:: What you will do ::
A verbatim copy of the data is wanted, minus any picture in it.

:: Recorded data ::
☆ ☆ ☆ ☆
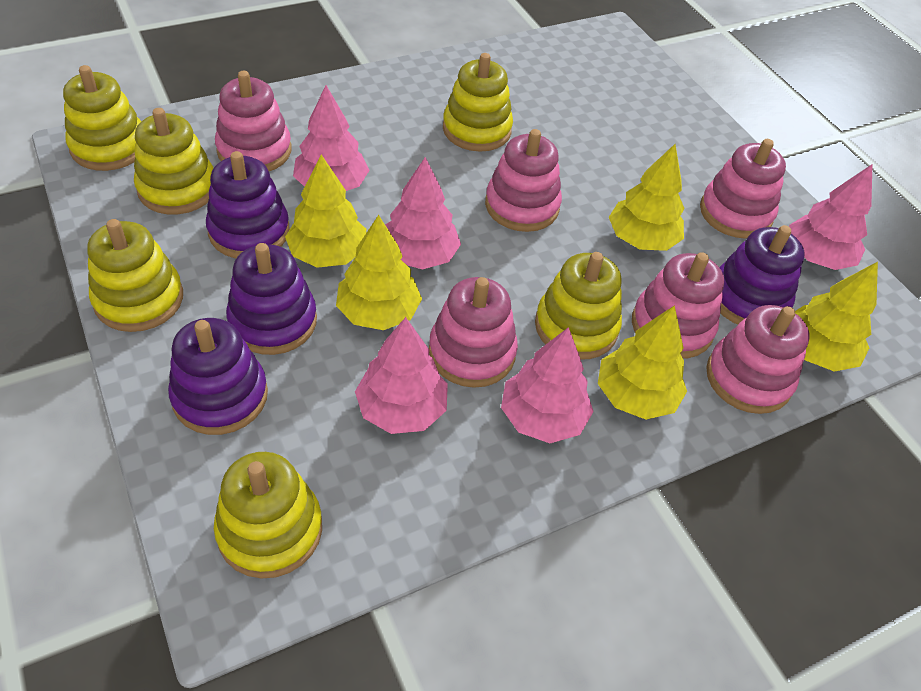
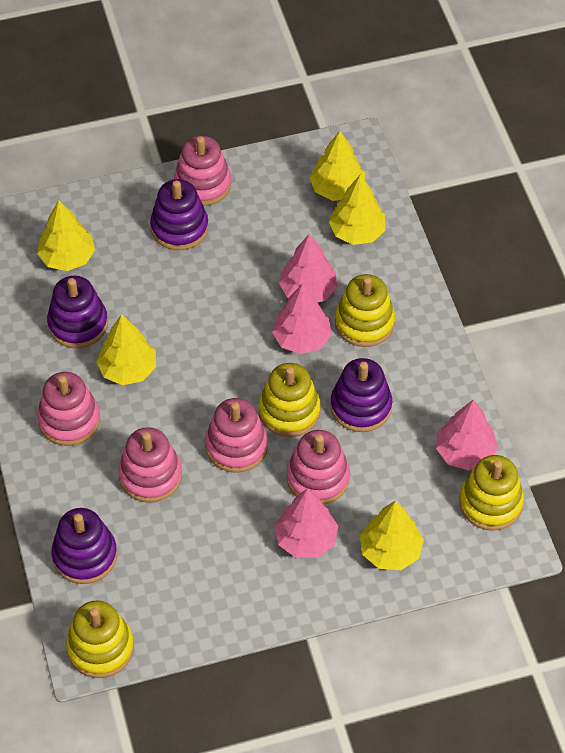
pink stacking toy: 6 -> 5
pink tree: 5 -> 4
yellow stacking toy: 6 -> 4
☆ ☆ ☆ ☆
:: Response box ::
pink stacking toy: 6 -> 5
pink tree: 5 -> 4
yellow stacking toy: 6 -> 4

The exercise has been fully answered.